**Task instructions**. Omitting every picture, output the records below exactly, please.

**Information shown**.
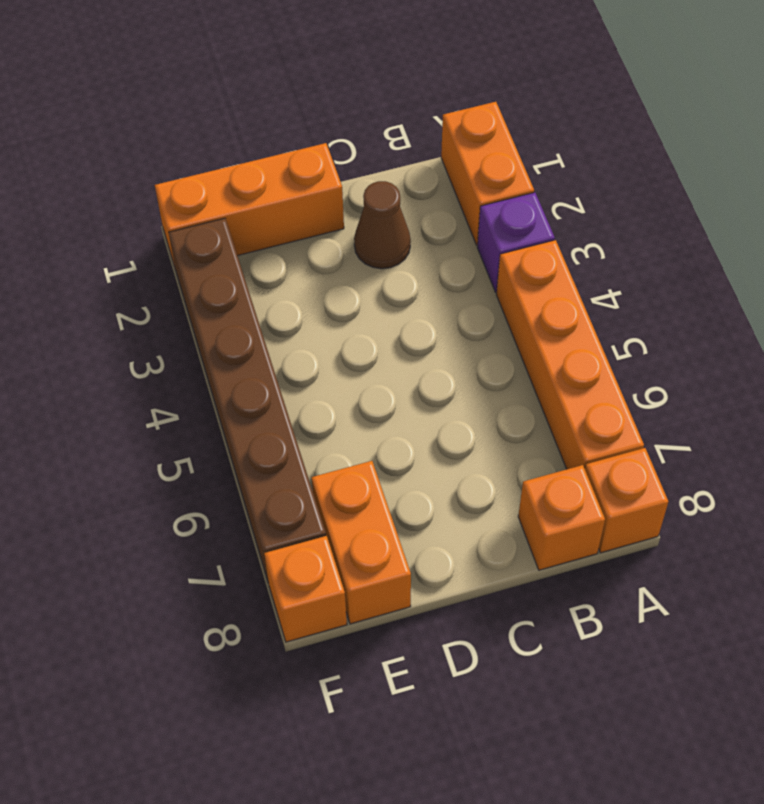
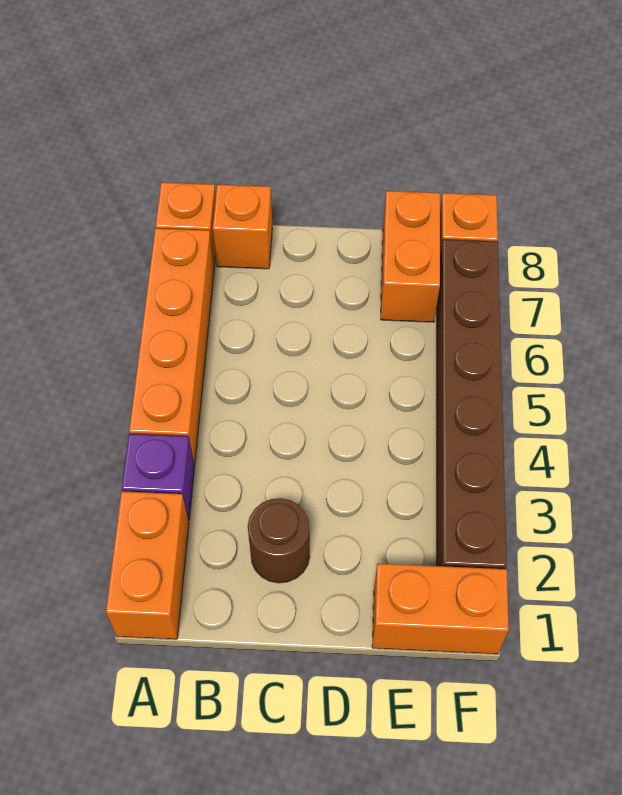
brown cone C2 level 1 -> brown round brick C2 level 1
orange brick D1:F1 level 1 -> orange brick E1:F1 level 1

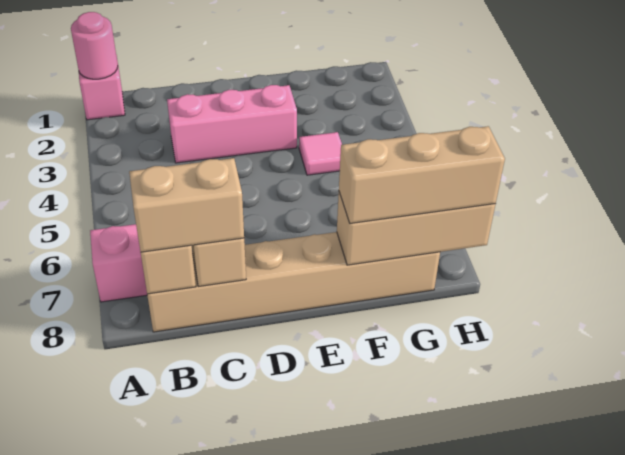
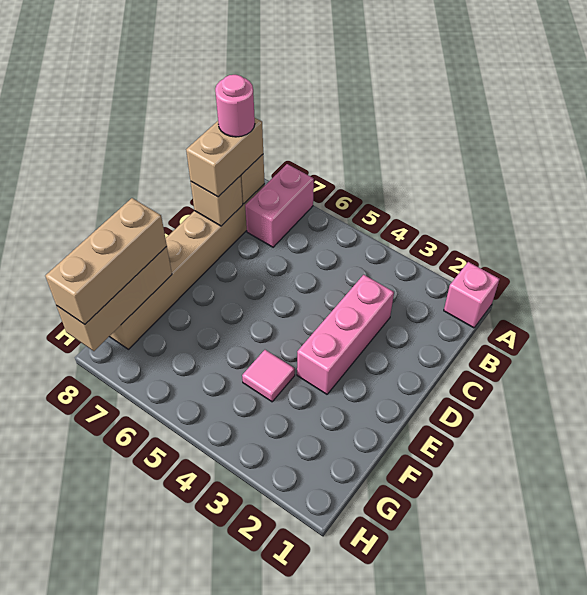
pink round brick A1 level 2 -> pink round brick B8 level 4

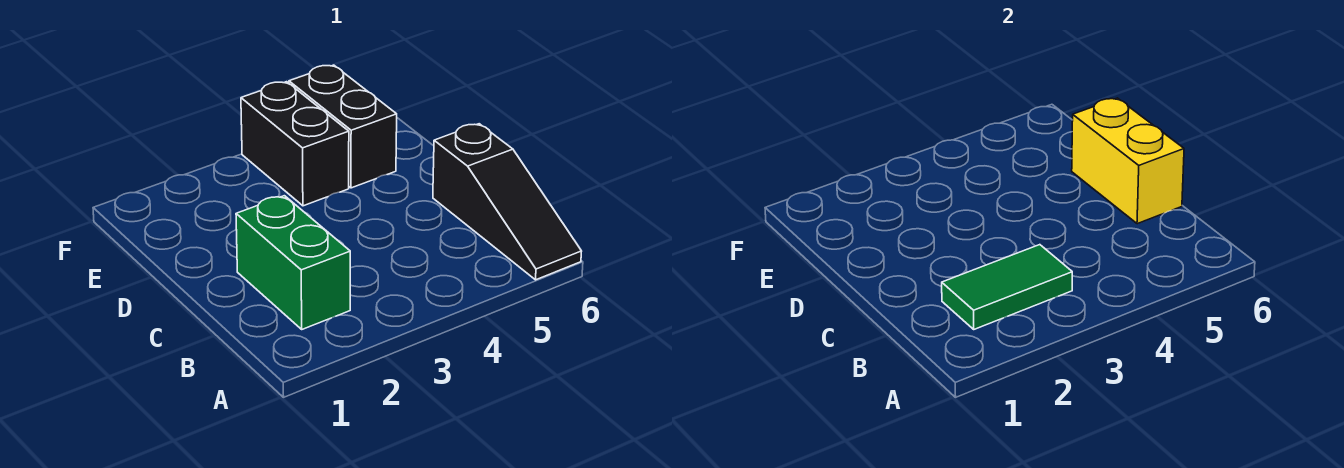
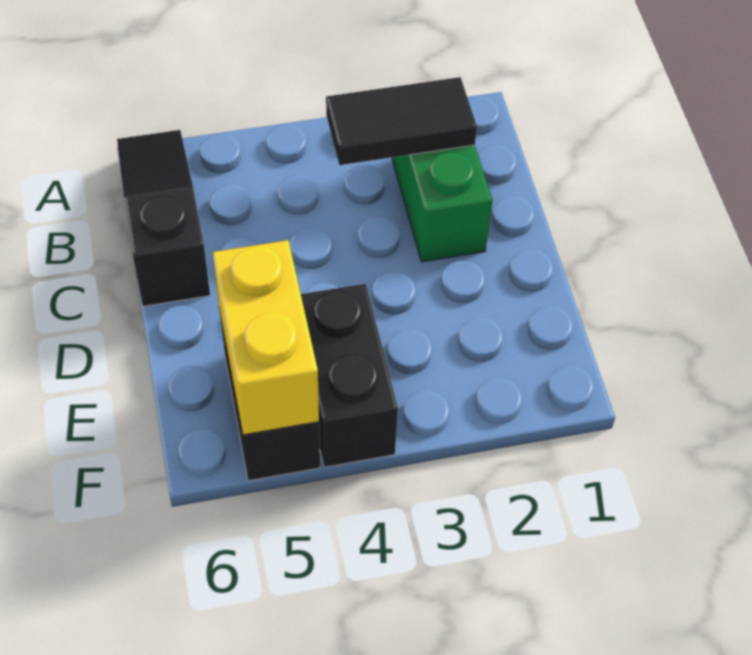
green tile B2:B3 level 2 -> black tile B2:B3 level 2
yellow brick C6:D6 level 2 -> yellow brick E5:F5 level 2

**Response to the exercise**.
brown cone C2 level 1 -> brown round brick C2 level 1
orange brick D1:F1 level 1 -> orange brick E1:F1 level 1

pink round brick A1 level 2 -> pink round brick B8 level 4

green tile B2:B3 level 2 -> black tile B2:B3 level 2
yellow brick C6:D6 level 2 -> yellow brick E5:F5 level 2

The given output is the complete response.